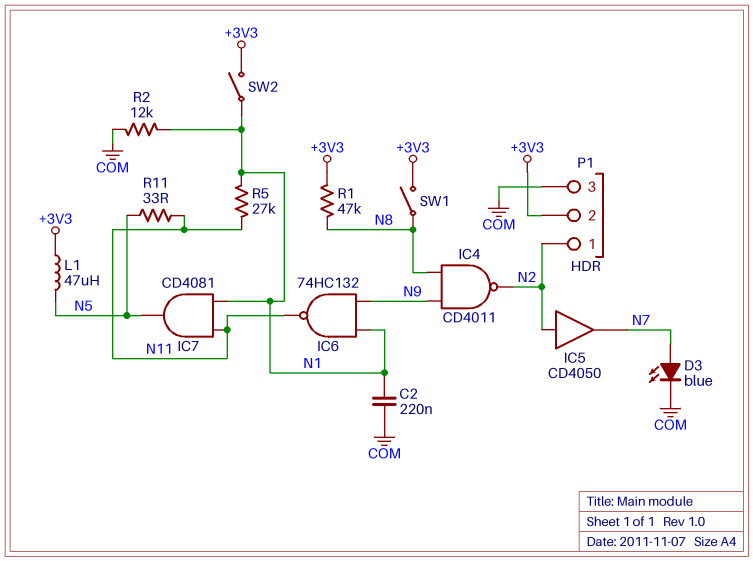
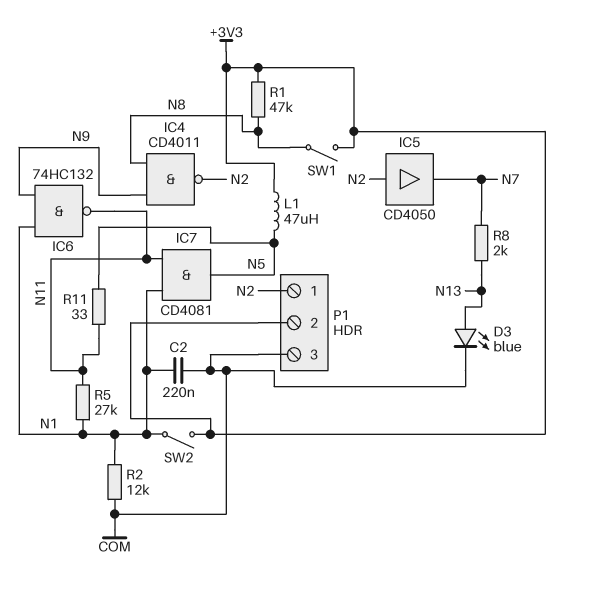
D3: LED blue (A N7, K COM) -> LED blue (A N13, K COM)
R8: none -> 2k (N7, N13)

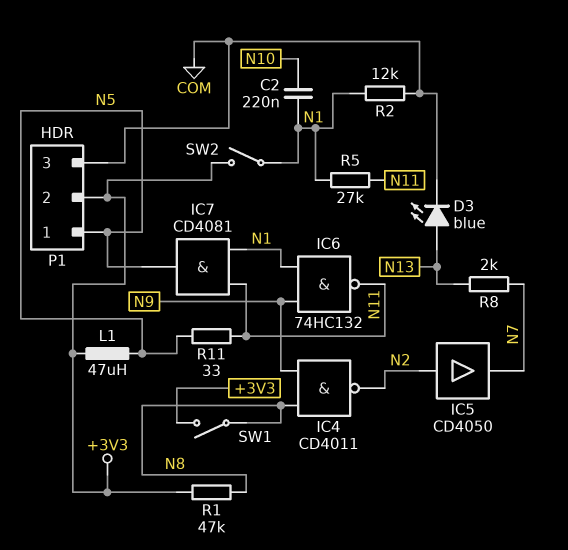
C2: 220nF (COM, N1) -> 220nF (N1, N10)
P1 pin 1: N2 -> N5

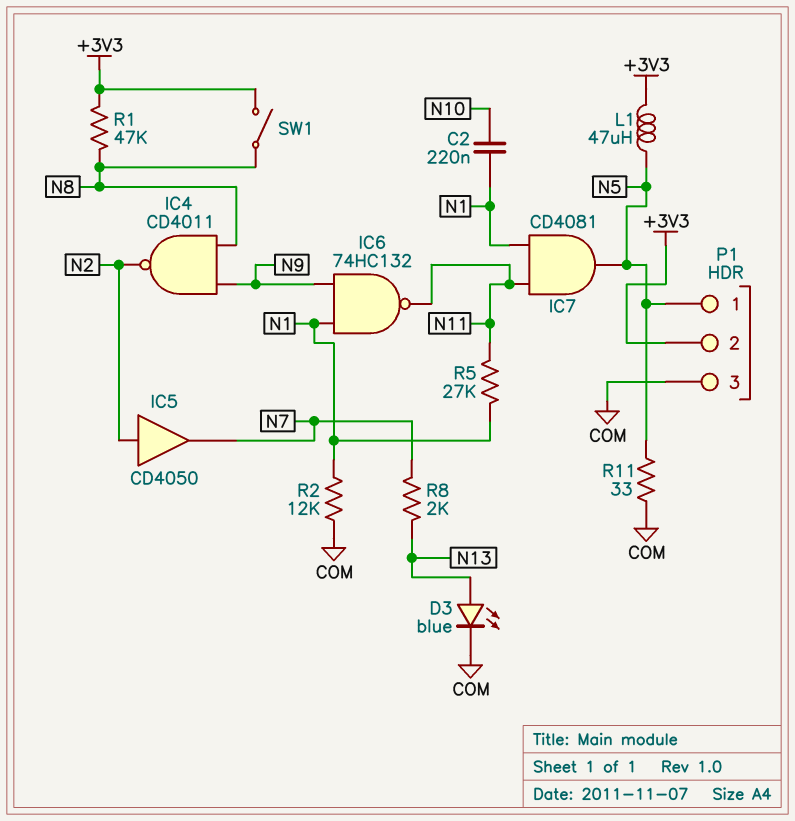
R11: 33 (N5, N11) -> 33 (COM, N5)
SW2: switch (+3V3, N1) -> none

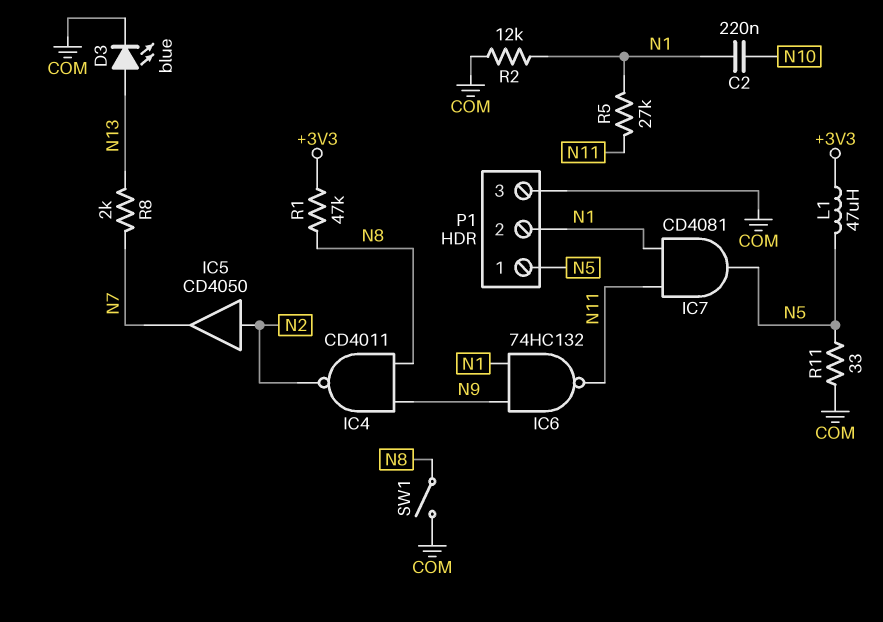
P1 pin 2: +3V3 -> N1
SW1: switch (+3V3, N8) -> switch (COM, N8)

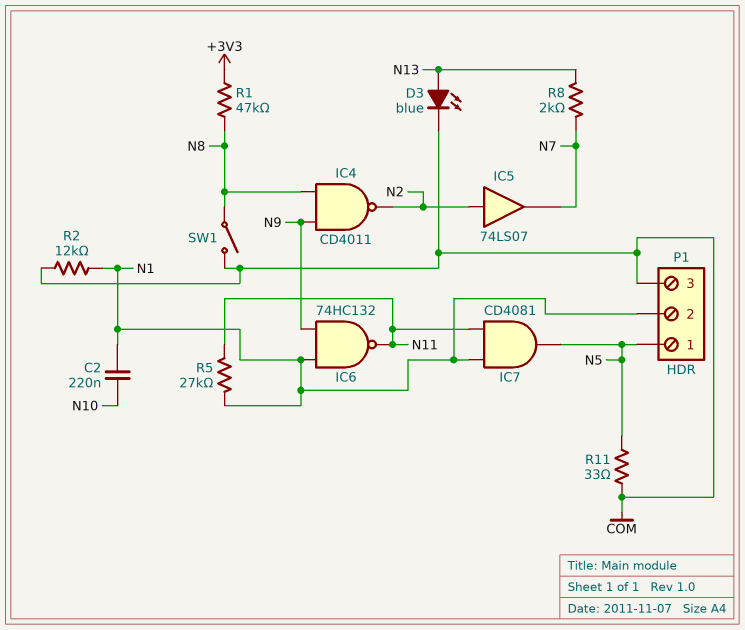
IC5: buffer CD4050 (in N2, out N7) -> buffer 74LS07 (in N2, out N7)
L1: 47uH (+3V3, N5) -> none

= Instructions to follow =
Every line from the one containing "SW2: switch (+3V3, N1) -> none" to the last line of the material must be returned exactly. Leave out any pictures.

= Result for this exercise =
SW2: switch (+3V3, N1) -> none

P1 pin 2: +3V3 -> N1
SW1: switch (+3V3, N8) -> switch (COM, N8)

IC5: buffer CD4050 (in N2, out N7) -> buffer 74LS07 (in N2, out N7)
L1: 47uH (+3V3, N5) -> none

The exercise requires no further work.